◆ EXERCISE DETAILS:
Set down exactly the lines below between the line holding "POT2: 5k (+3V3, VOL, wiper" and the line holding "R4: 5.6k (LINE, STG) -> 15k (LINE, STG)", inclusive; no other line belongs in the answer.

◆ SOURCE RECORDS:
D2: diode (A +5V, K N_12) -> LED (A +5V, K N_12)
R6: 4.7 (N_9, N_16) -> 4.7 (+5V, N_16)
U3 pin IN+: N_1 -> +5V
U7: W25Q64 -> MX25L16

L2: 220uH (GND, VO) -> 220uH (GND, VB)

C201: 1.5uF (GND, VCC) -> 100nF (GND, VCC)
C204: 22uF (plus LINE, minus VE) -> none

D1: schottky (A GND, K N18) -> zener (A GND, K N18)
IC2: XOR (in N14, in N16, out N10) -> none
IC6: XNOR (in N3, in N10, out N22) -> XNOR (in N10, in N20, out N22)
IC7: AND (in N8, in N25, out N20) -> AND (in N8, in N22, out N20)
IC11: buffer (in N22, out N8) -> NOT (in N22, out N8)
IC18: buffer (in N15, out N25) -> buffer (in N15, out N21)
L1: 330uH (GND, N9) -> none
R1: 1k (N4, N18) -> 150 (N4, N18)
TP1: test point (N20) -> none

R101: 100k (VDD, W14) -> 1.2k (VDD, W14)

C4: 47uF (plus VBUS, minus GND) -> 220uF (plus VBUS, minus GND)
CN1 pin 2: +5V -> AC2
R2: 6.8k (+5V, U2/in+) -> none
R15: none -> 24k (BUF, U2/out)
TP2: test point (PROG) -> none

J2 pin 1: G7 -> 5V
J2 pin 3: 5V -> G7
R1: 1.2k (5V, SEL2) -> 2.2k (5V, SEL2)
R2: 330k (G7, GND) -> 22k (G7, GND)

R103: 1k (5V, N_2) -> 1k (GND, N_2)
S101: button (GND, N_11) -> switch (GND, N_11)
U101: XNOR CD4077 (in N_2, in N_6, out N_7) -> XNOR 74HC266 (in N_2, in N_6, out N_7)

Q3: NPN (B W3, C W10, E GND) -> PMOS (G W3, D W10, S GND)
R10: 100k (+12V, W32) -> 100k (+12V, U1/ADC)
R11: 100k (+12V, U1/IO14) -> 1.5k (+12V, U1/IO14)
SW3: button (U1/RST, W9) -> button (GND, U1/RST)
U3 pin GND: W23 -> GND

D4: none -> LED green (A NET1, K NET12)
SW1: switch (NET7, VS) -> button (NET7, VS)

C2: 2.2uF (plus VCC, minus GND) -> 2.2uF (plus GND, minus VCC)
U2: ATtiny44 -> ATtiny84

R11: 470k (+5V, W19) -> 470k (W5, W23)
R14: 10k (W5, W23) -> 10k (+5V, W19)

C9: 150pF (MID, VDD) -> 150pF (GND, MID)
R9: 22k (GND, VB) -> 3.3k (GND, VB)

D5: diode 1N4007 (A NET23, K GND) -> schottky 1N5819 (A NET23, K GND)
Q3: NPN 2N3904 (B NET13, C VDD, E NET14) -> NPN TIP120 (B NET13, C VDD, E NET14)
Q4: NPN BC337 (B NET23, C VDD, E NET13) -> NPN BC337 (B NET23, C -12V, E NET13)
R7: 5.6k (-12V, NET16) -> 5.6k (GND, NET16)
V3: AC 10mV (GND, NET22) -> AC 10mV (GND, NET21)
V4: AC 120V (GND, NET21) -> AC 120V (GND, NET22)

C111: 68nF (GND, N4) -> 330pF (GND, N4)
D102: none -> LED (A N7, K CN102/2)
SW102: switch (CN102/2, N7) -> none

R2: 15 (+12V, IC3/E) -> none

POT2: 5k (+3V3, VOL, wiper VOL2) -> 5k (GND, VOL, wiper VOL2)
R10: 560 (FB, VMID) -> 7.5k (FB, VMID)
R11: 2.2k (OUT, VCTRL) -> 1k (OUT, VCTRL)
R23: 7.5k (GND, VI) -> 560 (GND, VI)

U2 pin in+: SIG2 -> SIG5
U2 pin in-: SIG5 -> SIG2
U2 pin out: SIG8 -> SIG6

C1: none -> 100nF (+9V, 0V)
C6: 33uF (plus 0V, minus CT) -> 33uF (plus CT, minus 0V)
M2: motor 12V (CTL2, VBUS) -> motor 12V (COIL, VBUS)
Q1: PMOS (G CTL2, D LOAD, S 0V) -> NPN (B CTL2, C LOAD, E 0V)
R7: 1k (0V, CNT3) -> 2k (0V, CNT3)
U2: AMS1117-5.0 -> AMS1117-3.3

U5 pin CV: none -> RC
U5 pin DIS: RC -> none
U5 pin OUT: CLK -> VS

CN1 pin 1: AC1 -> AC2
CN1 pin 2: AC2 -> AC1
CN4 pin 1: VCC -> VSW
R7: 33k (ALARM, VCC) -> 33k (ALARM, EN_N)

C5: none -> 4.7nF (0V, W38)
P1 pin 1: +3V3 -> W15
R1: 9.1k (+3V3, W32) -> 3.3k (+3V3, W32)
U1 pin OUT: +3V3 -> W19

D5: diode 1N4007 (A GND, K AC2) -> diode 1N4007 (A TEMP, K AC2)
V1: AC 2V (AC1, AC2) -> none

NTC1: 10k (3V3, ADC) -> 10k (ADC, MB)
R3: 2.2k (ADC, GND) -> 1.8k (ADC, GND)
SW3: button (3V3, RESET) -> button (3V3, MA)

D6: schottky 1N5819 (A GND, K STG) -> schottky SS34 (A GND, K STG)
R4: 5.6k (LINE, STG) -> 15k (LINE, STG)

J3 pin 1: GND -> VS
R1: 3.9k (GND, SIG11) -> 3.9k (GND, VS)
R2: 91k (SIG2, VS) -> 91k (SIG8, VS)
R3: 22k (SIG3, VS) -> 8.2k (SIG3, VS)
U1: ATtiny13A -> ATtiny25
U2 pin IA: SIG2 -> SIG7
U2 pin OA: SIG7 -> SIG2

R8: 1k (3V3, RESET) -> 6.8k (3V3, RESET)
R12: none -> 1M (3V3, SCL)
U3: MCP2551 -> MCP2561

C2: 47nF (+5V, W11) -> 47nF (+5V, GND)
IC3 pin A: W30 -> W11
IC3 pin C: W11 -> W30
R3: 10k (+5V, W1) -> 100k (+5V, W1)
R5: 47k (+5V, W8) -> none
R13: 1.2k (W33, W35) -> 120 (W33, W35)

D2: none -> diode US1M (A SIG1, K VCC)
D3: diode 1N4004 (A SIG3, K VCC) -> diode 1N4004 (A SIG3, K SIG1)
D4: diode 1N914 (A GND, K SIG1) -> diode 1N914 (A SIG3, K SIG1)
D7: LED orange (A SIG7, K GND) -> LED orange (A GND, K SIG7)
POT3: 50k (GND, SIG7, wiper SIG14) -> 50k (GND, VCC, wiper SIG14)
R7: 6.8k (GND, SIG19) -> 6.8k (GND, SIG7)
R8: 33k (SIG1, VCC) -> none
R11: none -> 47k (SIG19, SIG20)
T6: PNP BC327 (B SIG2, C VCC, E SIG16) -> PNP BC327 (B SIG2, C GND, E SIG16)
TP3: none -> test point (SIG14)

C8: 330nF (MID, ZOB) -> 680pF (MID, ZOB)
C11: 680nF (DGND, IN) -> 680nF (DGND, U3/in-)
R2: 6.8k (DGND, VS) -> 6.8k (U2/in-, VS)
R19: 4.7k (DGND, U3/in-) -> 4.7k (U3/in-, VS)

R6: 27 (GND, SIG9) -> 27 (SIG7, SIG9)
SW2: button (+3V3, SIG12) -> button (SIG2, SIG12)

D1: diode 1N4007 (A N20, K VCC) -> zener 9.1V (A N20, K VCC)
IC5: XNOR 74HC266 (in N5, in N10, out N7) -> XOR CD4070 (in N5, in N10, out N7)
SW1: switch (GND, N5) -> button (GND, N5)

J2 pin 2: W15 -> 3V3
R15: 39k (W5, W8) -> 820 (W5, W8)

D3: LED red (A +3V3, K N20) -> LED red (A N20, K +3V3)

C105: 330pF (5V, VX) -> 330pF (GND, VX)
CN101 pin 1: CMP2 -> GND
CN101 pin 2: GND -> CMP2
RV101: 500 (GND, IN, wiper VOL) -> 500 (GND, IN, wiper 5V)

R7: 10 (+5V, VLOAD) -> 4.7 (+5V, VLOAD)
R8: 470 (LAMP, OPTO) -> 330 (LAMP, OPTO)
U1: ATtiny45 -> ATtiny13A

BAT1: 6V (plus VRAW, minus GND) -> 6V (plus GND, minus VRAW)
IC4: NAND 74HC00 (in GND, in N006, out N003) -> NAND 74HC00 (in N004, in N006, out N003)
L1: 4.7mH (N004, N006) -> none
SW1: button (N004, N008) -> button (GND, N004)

◆ REPLY:
POT2: 5k (+3V3, VOL, wiper VOL2) -> 5k (GND, VOL, wiper VOL2)
R10: 560 (FB, VMID) -> 7.5k (FB, VMID)
R11: 2.2k (OUT, VCTRL) -> 1k (OUT, VCTRL)
R23: 7.5k (GND, VI) -> 560 (GND, VI)

U2 pin in+: SIG2 -> SIG5
U2 pin in-: SIG5 -> SIG2
U2 pin out: SIG8 -> SIG6

C1: none -> 100nF (+9V, 0V)
C6: 33uF (plus 0V, minus CT) -> 33uF (plus CT, minus 0V)
M2: motor 12V (CTL2, VBUS) -> motor 12V (COIL, VBUS)
Q1: PMOS (G CTL2, D LOAD, S 0V) -> NPN (B CTL2, C LOAD, E 0V)
R7: 1k (0V, CNT3) -> 2k (0V, CNT3)
U2: AMS1117-5.0 -> AMS1117-3.3

U5 pin CV: none -> RC
U5 pin DIS: RC -> none
U5 pin OUT: CLK -> VS

CN1 pin 1: AC1 -> AC2
CN1 pin 2: AC2 -> AC1
CN4 pin 1: VCC -> VSW
R7: 33k (ALARM, VCC) -> 33k (ALARM, EN_N)

C5: none -> 4.7nF (0V, W38)
P1 pin 1: +3V3 -> W15
R1: 9.1k (+3V3, W32) -> 3.3k (+3V3, W32)
U1 pin OUT: +3V3 -> W19

D5: diode 1N4007 (A GND, K AC2) -> diode 1N4007 (A TEMP, K AC2)
V1: AC 2V (AC1, AC2) -> none

NTC1: 10k (3V3, ADC) -> 10k (ADC, MB)
R3: 2.2k (ADC, GND) -> 1.8k (ADC, GND)
SW3: button (3V3, RESET) -> button (3V3, MA)

D6: schottky 1N5819 (A GND, K STG) -> schottky SS34 (A GND, K STG)
R4: 5.6k (LINE, STG) -> 15k (LINE, STG)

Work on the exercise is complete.